* AIM OF THE EXERCISE:
Set down, please, exactly the lines below that run from the line with "black slope A9:A10" to the line with "white plate K11", both lines included.
─── INPUT DATA ───
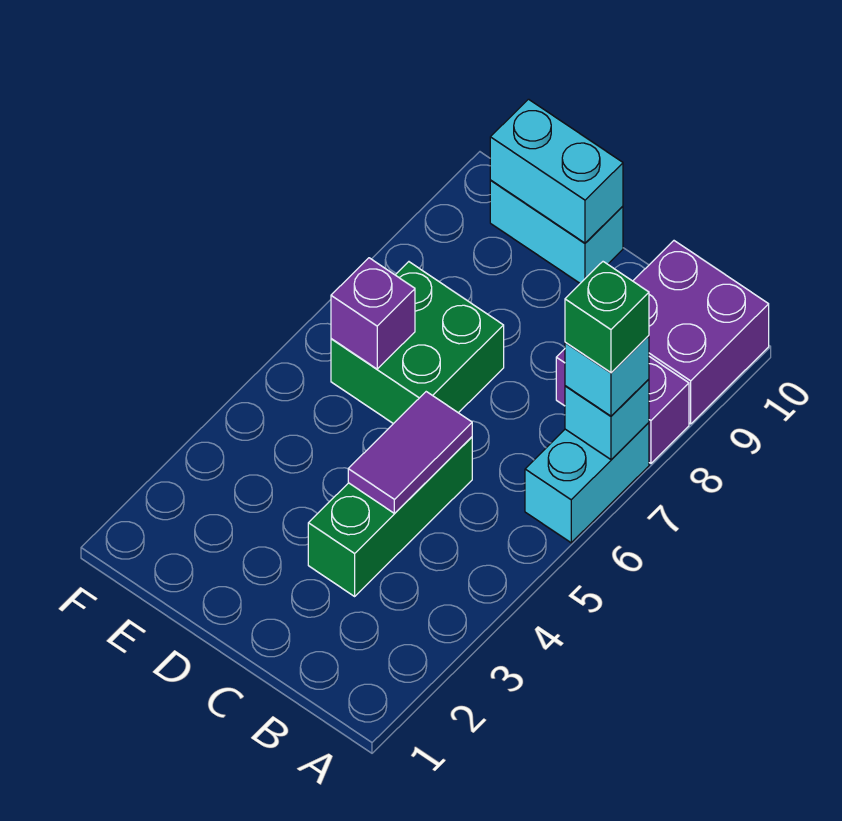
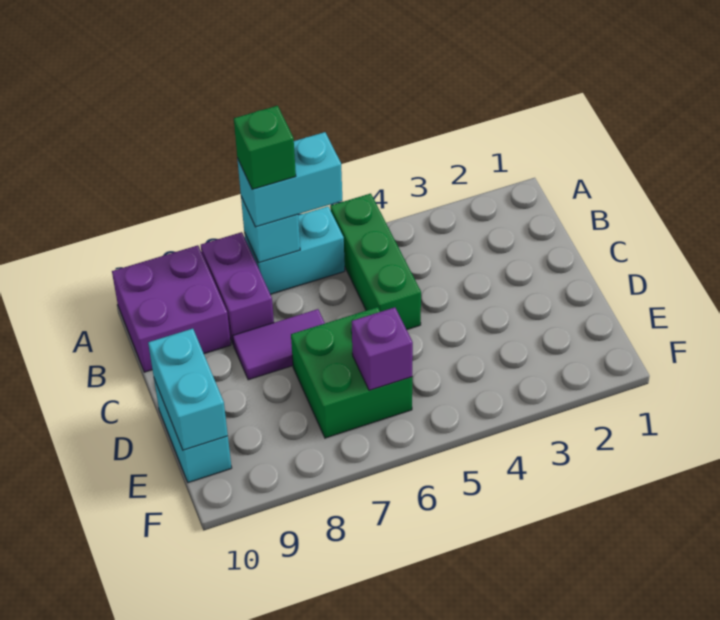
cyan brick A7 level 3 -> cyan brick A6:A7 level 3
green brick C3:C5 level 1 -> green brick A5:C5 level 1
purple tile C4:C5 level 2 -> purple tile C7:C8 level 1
───
─── INPUT DATA ───
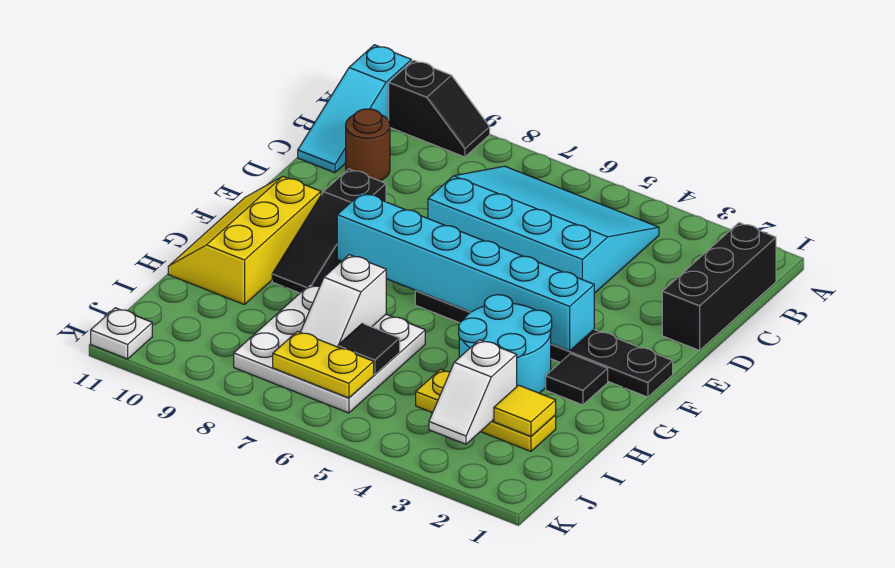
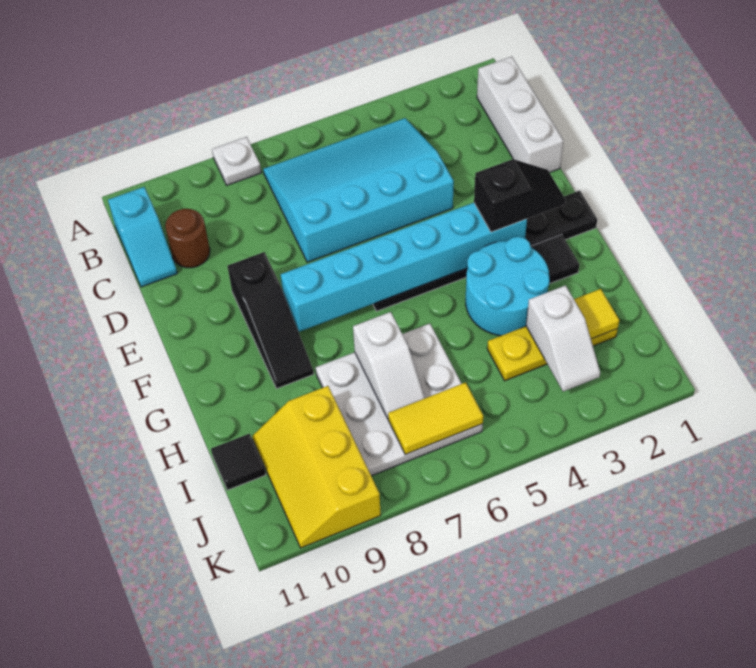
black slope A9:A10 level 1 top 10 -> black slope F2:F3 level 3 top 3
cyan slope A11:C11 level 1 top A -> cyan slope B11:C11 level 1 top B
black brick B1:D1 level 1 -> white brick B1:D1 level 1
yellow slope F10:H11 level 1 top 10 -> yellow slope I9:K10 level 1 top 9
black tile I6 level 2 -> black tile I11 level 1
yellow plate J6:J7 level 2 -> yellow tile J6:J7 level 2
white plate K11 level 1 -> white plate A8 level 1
───
* ANSWER TO THE EXERCISE:
black slope A9:A10 level 1 top 10 -> black slope F2:F3 level 3 top 3
cyan slope A11:C11 level 1 top A -> cyan slope B11:C11 level 1 top B
black brick B1:D1 level 1 -> white brick B1:D1 level 1
yellow slope F10:H11 level 1 top 10 -> yellow slope I9:K10 level 1 top 9
black tile I6 level 2 -> black tile I11 level 1
yellow plate J6:J7 level 2 -> yellow tile J6:J7 level 2
white plate K11 level 1 -> white plate A8 level 1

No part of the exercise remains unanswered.